* Data records:

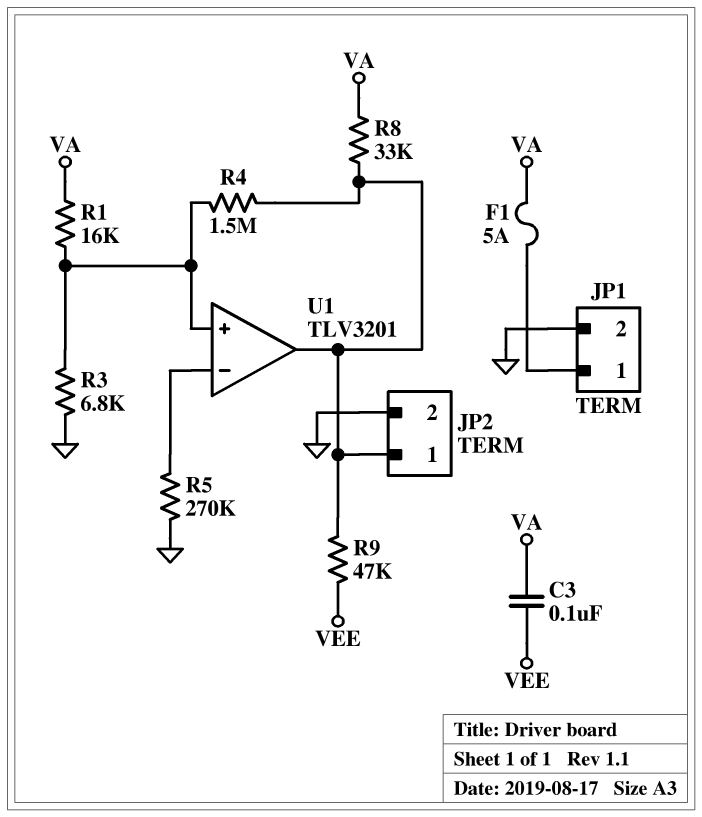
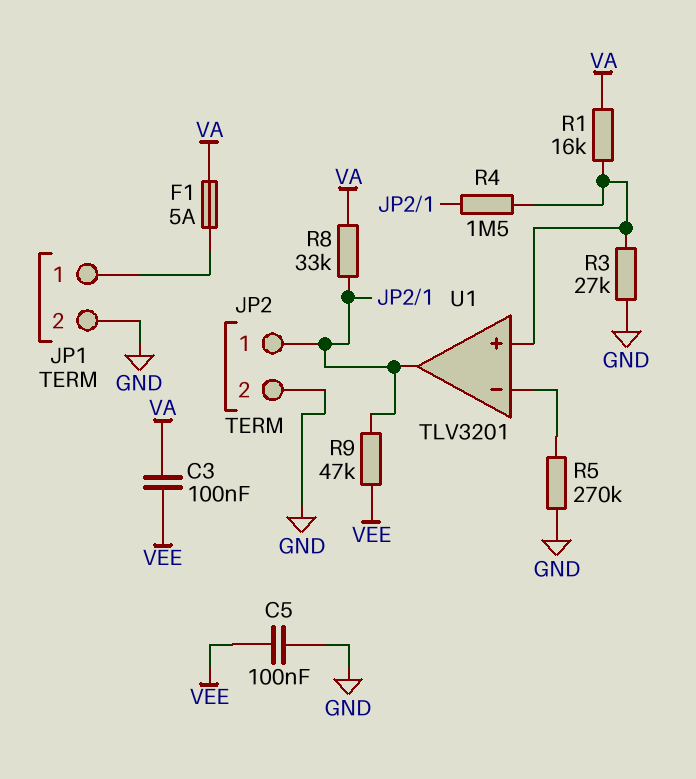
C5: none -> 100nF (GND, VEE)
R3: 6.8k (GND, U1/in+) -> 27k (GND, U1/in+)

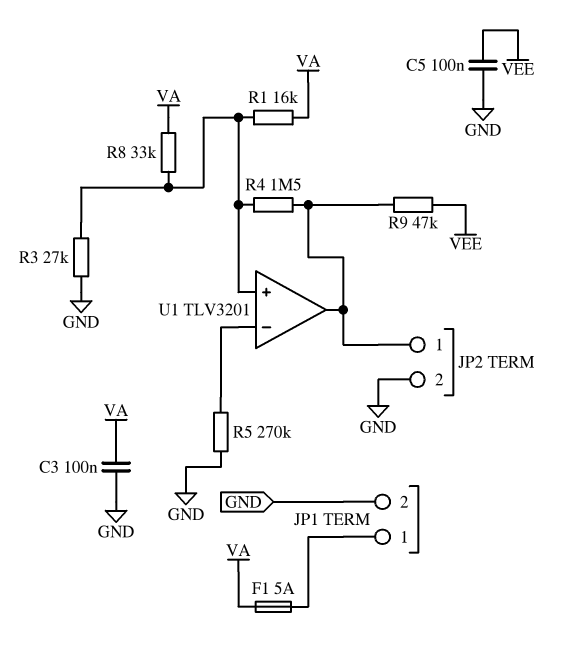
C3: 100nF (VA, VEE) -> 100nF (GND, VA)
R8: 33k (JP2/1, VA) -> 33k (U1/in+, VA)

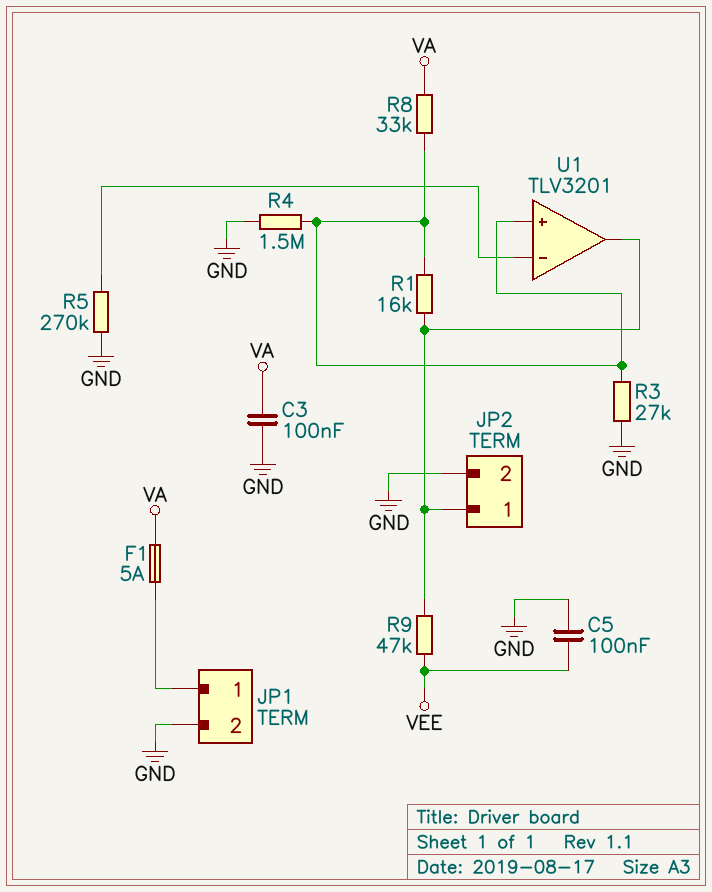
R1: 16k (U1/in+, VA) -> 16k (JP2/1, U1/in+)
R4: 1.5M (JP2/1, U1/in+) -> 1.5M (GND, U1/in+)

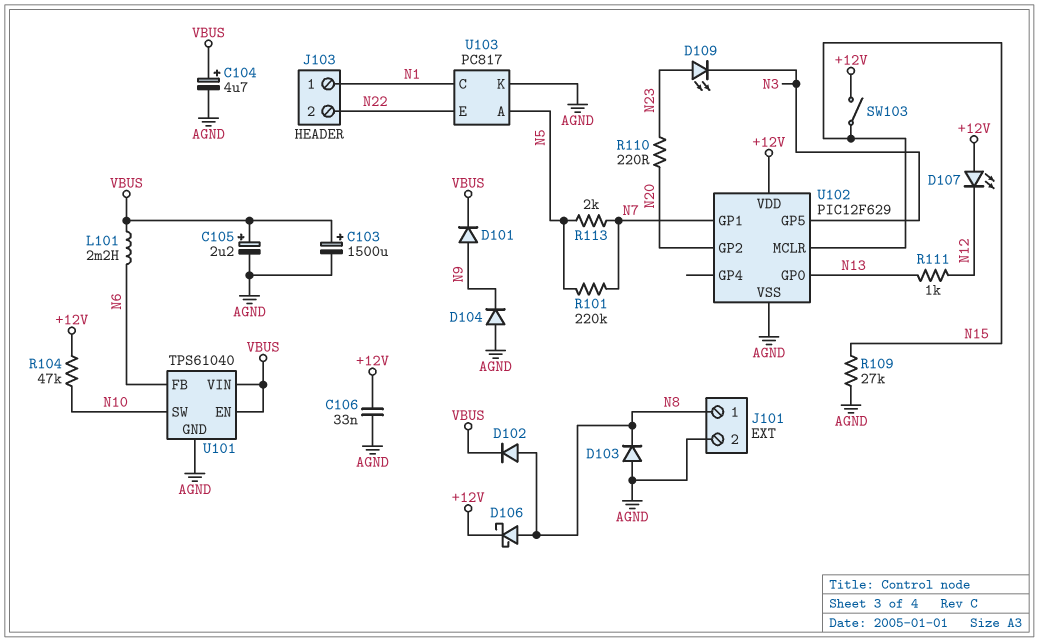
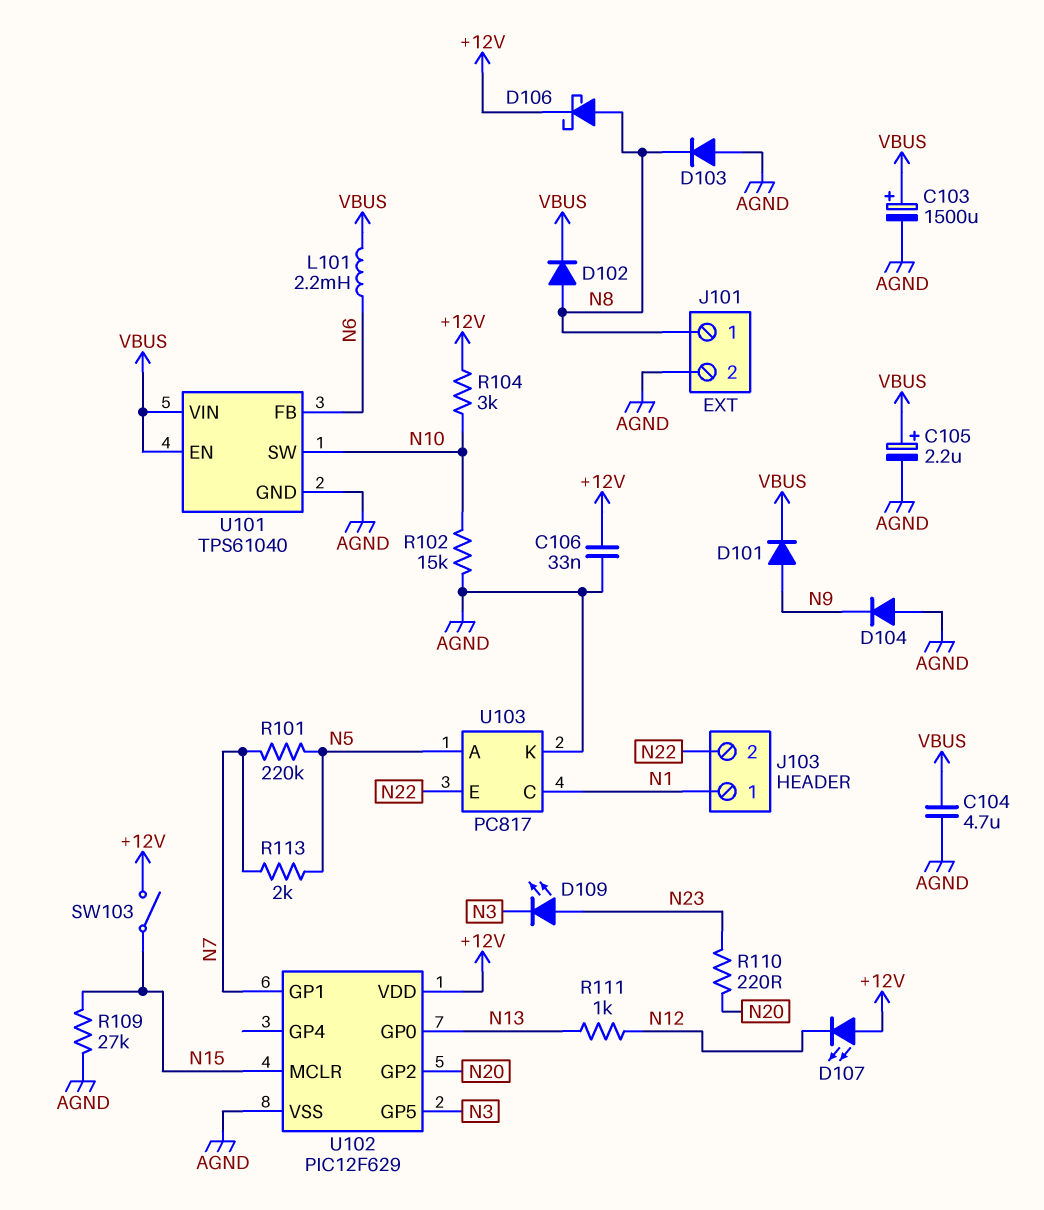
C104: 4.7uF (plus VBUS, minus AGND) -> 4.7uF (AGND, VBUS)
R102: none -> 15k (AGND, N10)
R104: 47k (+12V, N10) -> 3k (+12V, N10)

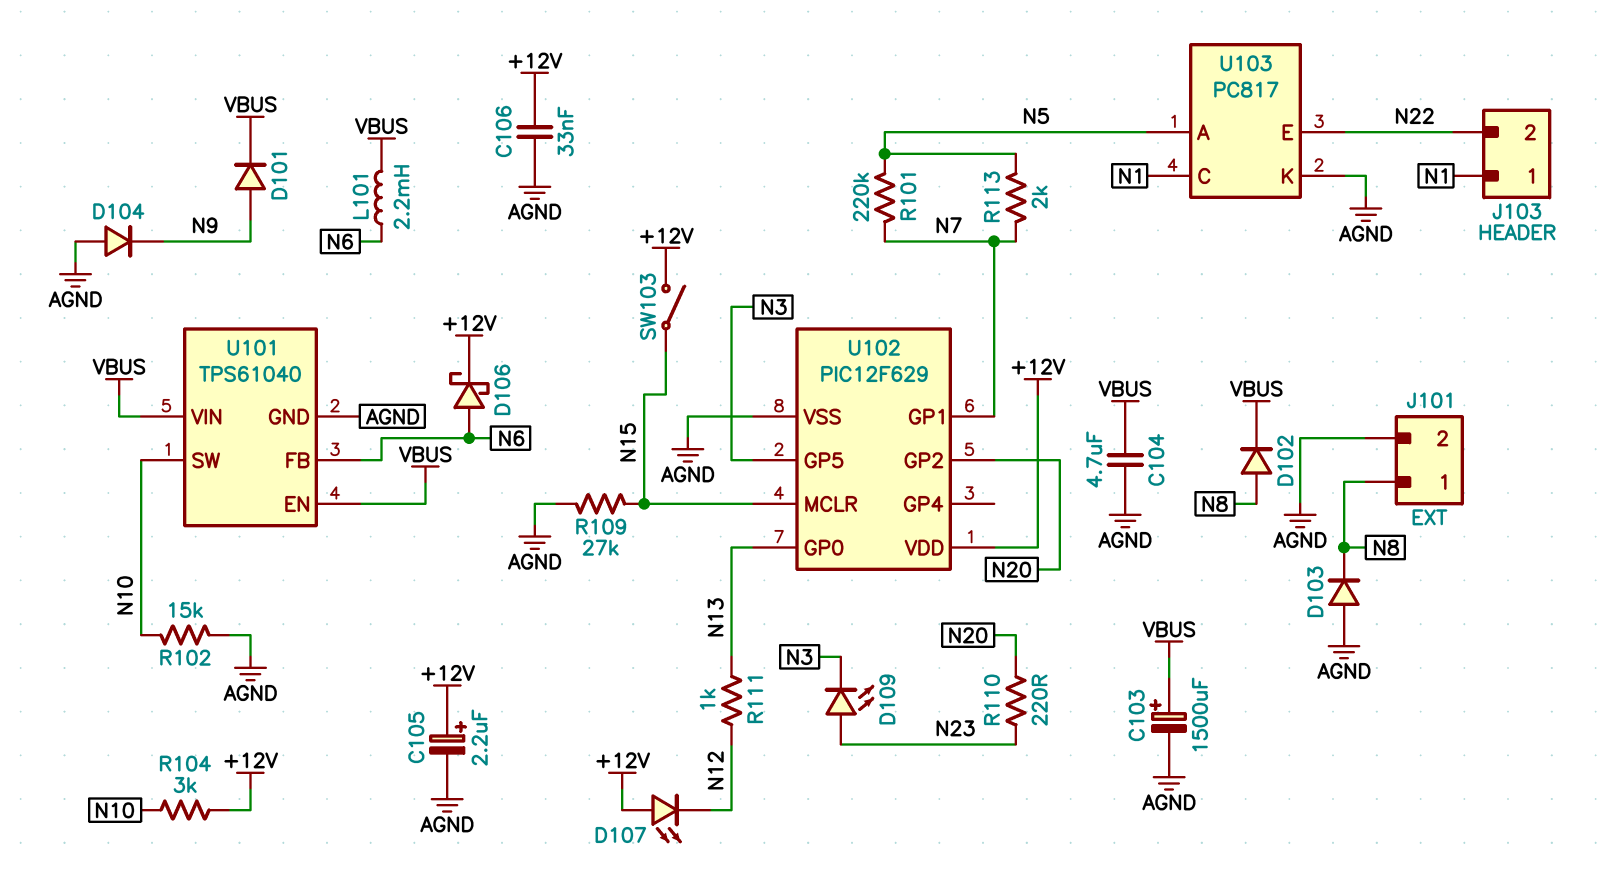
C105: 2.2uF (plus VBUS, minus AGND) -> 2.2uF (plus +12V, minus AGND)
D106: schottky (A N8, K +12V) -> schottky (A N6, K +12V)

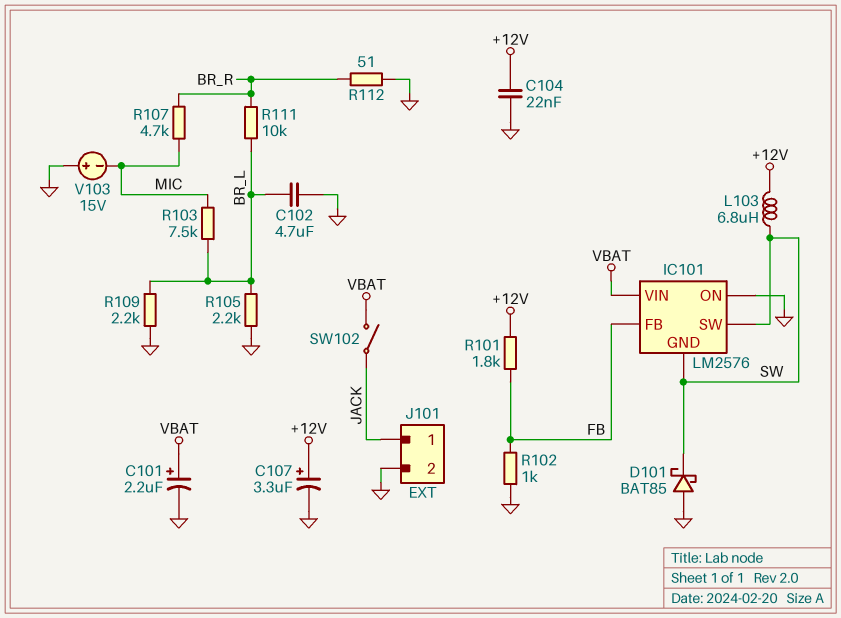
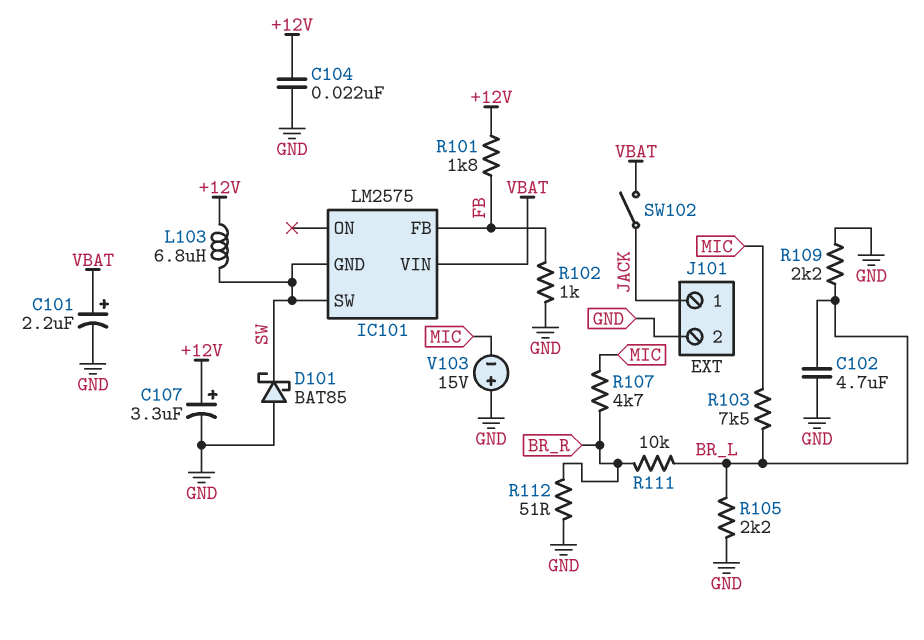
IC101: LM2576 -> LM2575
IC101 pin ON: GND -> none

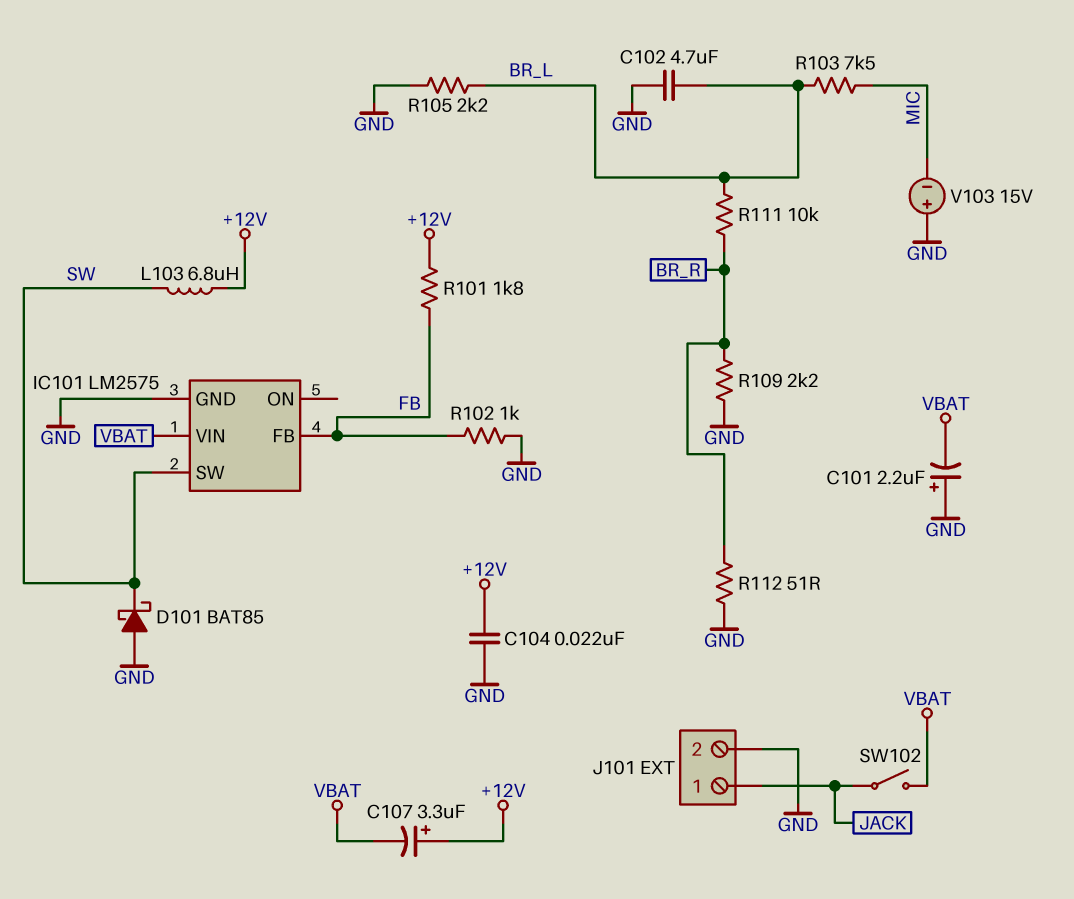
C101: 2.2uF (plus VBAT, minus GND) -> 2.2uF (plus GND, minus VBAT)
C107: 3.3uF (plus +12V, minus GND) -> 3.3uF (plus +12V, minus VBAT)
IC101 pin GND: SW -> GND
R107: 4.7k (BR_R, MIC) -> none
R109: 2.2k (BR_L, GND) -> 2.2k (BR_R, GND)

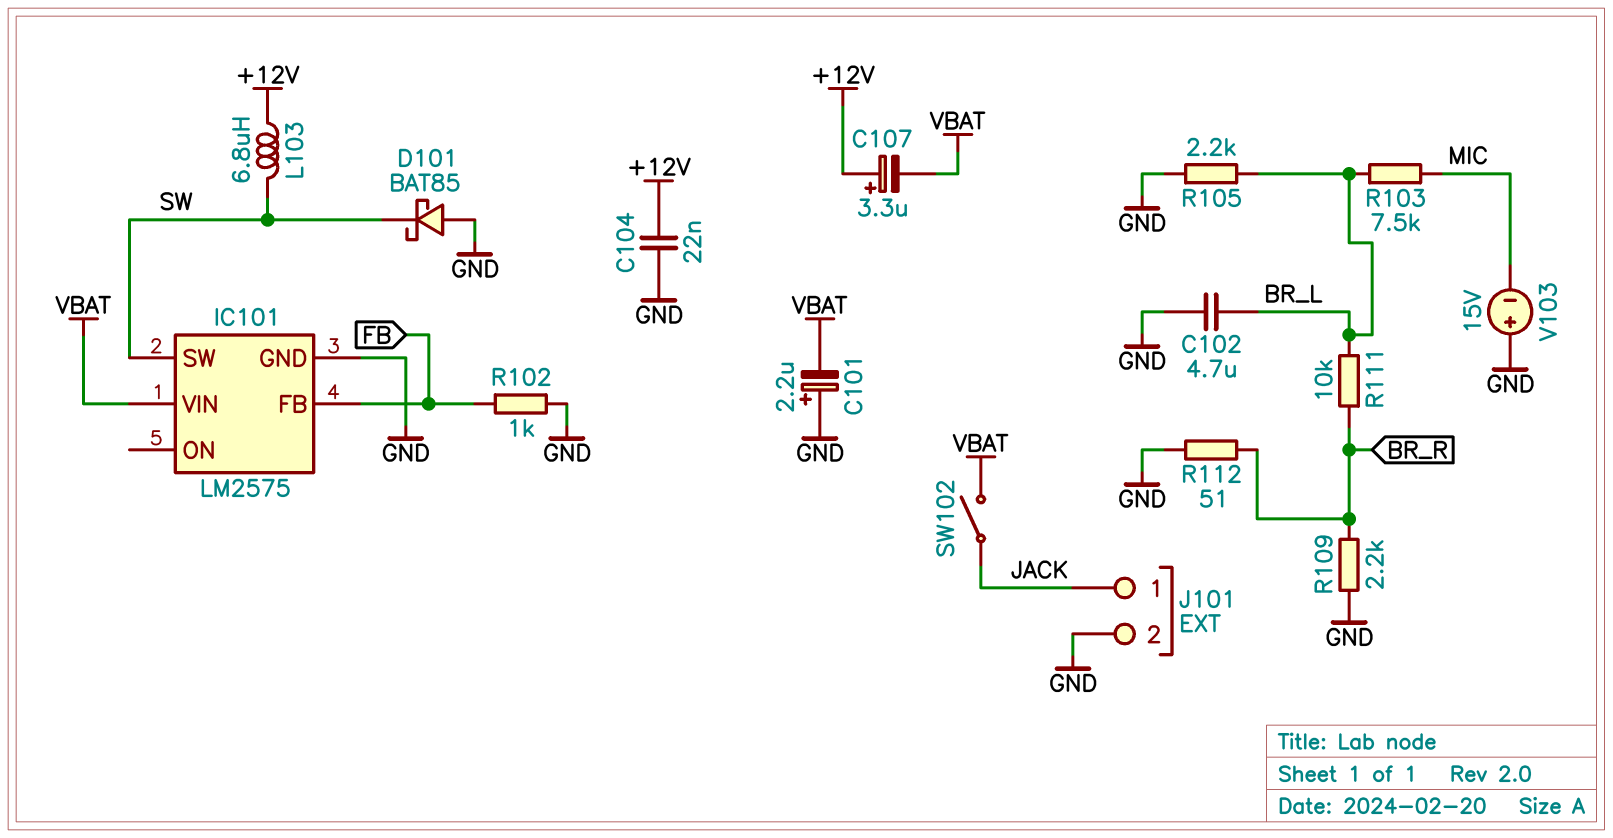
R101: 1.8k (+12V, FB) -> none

* Your task: Only the lines from the one that holds "R4: 1.5M (JP2/1, U1/in+)" through the final line of the material should be reproduced, word for word, with the pictures omitted.

* Output for this exercise:
R4: 1.5M (JP2/1, U1/in+) -> 1.5M (GND, U1/in+)

C104: 4.7uF (plus VBUS, minus AGND) -> 4.7uF (AGND, VBUS)
R102: none -> 15k (AGND, N10)
R104: 47k (+12V, N10) -> 3k (+12V, N10)

C105: 2.2uF (plus VBUS, minus AGND) -> 2.2uF (plus +12V, minus AGND)
D106: schottky (A N8, K +12V) -> schottky (A N6, K +12V)

IC101: LM2576 -> LM2575
IC101 pin ON: GND -> none

C101: 2.2uF (plus VBAT, minus GND) -> 2.2uF (plus GND, minus VBAT)
C107: 3.3uF (plus +12V, minus GND) -> 3.3uF (plus +12V, minus VBAT)
IC101 pin GND: SW -> GND
R107: 4.7k (BR_R, MIC) -> none
R109: 2.2k (BR_L, GND) -> 2.2k (BR_R, GND)

R101: 1.8k (+12V, FB) -> none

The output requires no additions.